DATA TO EXAMINE below:
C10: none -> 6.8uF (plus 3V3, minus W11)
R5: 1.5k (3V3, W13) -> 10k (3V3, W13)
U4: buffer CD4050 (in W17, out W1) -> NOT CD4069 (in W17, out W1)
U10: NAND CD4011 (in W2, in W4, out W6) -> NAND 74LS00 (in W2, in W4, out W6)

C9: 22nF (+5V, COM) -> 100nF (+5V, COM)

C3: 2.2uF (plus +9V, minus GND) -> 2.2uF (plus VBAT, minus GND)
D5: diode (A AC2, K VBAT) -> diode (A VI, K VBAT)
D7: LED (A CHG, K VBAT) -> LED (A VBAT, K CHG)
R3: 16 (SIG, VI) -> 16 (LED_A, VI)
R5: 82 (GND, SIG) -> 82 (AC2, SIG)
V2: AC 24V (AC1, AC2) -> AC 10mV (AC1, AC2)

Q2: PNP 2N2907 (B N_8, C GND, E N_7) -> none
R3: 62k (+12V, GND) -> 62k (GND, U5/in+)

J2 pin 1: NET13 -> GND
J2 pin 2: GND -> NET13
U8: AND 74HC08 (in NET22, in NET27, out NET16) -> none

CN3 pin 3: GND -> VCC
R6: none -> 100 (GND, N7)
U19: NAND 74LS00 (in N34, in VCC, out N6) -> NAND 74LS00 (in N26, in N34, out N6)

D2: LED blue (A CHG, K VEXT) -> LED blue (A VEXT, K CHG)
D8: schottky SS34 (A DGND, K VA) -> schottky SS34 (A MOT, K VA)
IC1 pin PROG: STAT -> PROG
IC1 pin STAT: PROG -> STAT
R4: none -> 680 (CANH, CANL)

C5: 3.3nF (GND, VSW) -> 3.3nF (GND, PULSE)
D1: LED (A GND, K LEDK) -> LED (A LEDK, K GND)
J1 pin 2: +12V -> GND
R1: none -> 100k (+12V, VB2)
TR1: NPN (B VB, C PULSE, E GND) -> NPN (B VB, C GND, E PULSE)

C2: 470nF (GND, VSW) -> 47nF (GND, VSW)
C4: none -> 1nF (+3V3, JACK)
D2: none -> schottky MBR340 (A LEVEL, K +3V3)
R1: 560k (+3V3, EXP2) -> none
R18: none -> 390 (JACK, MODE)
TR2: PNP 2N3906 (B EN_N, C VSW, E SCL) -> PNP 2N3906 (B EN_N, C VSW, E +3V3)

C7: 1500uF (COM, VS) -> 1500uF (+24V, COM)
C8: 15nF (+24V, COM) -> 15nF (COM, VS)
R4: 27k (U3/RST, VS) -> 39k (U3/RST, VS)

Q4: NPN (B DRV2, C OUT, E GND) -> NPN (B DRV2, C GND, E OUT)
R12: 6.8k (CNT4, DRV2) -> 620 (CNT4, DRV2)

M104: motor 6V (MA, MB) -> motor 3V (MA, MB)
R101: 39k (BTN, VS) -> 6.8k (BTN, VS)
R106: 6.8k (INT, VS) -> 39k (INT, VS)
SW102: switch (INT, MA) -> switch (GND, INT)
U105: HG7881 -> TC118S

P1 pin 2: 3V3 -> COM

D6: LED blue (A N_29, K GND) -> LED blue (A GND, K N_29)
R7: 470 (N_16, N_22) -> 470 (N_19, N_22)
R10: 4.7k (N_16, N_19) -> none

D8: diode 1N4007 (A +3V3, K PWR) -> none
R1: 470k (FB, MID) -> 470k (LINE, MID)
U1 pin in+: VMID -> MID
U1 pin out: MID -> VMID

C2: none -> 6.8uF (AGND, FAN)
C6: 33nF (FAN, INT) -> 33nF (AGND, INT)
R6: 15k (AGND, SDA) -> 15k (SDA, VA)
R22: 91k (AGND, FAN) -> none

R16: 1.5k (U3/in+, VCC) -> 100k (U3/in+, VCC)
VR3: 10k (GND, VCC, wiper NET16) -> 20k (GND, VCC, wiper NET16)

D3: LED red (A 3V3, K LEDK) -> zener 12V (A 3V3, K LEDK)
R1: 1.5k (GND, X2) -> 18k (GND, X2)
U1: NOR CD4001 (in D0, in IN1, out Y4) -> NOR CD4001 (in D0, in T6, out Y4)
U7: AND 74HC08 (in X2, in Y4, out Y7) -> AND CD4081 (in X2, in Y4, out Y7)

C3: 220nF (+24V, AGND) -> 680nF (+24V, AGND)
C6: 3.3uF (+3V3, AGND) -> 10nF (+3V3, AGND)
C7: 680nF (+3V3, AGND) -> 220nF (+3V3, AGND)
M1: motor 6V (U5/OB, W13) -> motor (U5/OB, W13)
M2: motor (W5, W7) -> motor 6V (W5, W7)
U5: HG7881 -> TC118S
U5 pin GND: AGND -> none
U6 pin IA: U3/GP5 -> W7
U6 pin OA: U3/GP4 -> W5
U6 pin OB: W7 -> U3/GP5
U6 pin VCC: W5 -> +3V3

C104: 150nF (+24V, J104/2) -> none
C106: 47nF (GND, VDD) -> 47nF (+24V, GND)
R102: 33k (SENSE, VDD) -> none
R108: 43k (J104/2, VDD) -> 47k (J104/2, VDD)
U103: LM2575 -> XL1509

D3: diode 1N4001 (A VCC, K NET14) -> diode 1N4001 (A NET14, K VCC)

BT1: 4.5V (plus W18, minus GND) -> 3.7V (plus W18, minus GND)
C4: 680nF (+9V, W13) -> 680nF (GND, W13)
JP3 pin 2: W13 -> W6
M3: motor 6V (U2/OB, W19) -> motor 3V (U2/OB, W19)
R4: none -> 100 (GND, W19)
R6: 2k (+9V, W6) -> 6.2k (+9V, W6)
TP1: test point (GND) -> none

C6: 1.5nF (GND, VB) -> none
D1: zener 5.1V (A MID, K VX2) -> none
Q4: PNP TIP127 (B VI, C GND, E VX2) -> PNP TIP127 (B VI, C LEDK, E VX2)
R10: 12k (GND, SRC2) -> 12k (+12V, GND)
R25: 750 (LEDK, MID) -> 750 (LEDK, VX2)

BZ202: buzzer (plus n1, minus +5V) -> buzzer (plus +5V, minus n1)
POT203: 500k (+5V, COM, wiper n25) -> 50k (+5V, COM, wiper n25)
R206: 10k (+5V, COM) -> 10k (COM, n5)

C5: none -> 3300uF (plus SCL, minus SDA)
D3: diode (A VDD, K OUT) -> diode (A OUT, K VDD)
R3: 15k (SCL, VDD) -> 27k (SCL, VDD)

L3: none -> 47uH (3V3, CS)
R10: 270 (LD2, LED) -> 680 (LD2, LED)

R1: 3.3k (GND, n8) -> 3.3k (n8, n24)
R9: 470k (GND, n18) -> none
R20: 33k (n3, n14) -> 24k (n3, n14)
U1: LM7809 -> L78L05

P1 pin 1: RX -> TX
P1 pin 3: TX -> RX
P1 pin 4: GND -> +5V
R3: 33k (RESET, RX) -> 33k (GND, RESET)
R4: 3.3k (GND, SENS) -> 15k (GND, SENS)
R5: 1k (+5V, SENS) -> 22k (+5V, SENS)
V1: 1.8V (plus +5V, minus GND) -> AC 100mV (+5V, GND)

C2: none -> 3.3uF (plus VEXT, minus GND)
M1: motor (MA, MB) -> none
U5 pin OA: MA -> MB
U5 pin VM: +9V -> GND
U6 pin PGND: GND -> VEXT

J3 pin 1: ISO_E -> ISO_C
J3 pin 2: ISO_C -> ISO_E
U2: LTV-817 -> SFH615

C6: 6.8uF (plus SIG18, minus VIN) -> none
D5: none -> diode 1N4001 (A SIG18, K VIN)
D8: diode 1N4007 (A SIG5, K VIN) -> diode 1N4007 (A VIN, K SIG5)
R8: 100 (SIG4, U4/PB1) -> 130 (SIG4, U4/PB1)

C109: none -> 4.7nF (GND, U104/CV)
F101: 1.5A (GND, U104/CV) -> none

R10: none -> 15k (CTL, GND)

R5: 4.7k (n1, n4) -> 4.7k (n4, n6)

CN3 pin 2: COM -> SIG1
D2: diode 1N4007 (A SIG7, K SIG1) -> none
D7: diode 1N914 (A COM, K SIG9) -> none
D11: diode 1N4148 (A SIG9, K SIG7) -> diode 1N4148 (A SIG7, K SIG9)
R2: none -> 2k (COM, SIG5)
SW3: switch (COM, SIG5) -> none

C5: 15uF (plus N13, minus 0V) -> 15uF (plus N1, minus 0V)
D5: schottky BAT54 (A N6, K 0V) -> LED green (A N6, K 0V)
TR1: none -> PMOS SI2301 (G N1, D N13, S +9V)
End of DATA TO EXAMINE.
YOUR GOAL: Your answer should be the lines above, from the line containing "TR1: NPN (B" up to and including the line containing "R4: none -> 100 (GND, W19)", reproduced exactly and with nothing else.

ANSWER FOR THE TASK:
TR1: NPN (B VB, C PULSE, E GND) -> NPN (B VB, C GND, E PULSE)

C2: 470nF (GND, VSW) -> 47nF (GND, VSW)
C4: none -> 1nF (+3V3, JACK)
D2: none -> schottky MBR340 (A LEVEL, K +3V3)
R1: 560k (+3V3, EXP2) -> none
R18: none -> 390 (JACK, MODE)
TR2: PNP 2N3906 (B EN_N, C VSW, E SCL) -> PNP 2N3906 (B EN_N, C VSW, E +3V3)

C7: 1500uF (COM, VS) -> 1500uF (+24V, COM)
C8: 15nF (+24V, COM) -> 15nF (COM, VS)
R4: 27k (U3/RST, VS) -> 39k (U3/RST, VS)

Q4: NPN (B DRV2, C OUT, E GND) -> NPN (B DRV2, C GND, E OUT)
R12: 6.8k (CNT4, DRV2) -> 620 (CNT4, DRV2)

M104: motor 6V (MA, MB) -> motor 3V (MA, MB)
R101: 39k (BTN, VS) -> 6.8k (BTN, VS)
R106: 6.8k (INT, VS) -> 39k (INT, VS)
SW102: switch (INT, MA) -> switch (GND, INT)
U105: HG7881 -> TC118S

P1 pin 2: 3V3 -> COM

D6: LED blue (A N_29, K GND) -> LED blue (A GND, K N_29)
R7: 470 (N_16, N_22) -> 470 (N_19, N_22)
R10: 4.7k (N_16, N_19) -> none

D8: diode 1N4007 (A +3V3, K PWR) -> none
R1: 470k (FB, MID) -> 470k (LINE, MID)
U1 pin in+: VMID -> MID
U1 pin out: MID -> VMID

C2: none -> 6.8uF (AGND, FAN)
C6: 33nF (FAN, INT) -> 33nF (AGND, INT)
R6: 15k (AGND, SDA) -> 15k (SDA, VA)
R22: 91k (AGND, FAN) -> none

R16: 1.5k (U3/in+, VCC) -> 100k (U3/in+, VCC)
VR3: 10k (GND, VCC, wiper NET16) -> 20k (GND, VCC, wiper NET16)

D3: LED red (A 3V3, K LEDK) -> zener 12V (A 3V3, K LEDK)
R1: 1.5k (GND, X2) -> 18k (GND, X2)
U1: NOR CD4001 (in D0, in IN1, out Y4) -> NOR CD4001 (in D0, in T6, out Y4)
U7: AND 74HC08 (in X2, in Y4, out Y7) -> AND CD4081 (in X2, in Y4, out Y7)

C3: 220nF (+24V, AGND) -> 680nF (+24V, AGND)
C6: 3.3uF (+3V3, AGND) -> 10nF (+3V3, AGND)
C7: 680nF (+3V3, AGND) -> 220nF (+3V3, AGND)
M1: motor 6V (U5/OB, W13) -> motor (U5/OB, W13)
M2: motor (W5, W7) -> motor 6V (W5, W7)
U5: HG7881 -> TC118S
U5 pin GND: AGND -> none
U6 pin IA: U3/GP5 -> W7
U6 pin OA: U3/GP4 -> W5
U6 pin OB: W7 -> U3/GP5
U6 pin VCC: W5 -> +3V3

C104: 150nF (+24V, J104/2) -> none
C106: 47nF (GND, VDD) -> 47nF (+24V, GND)
R102: 33k (SENSE, VDD) -> none
R108: 43k (J104/2, VDD) -> 47k (J104/2, VDD)
U103: LM2575 -> XL1509

D3: diode 1N4001 (A VCC, K NET14) -> diode 1N4001 (A NET14, K VCC)

BT1: 4.5V (plus W18, minus GND) -> 3.7V (plus W18, minus GND)
C4: 680nF (+9V, W13) -> 680nF (GND, W13)
JP3 pin 2: W13 -> W6
M3: motor 6V (U2/OB, W19) -> motor 3V (U2/OB, W19)
R4: none -> 100 (GND, W19)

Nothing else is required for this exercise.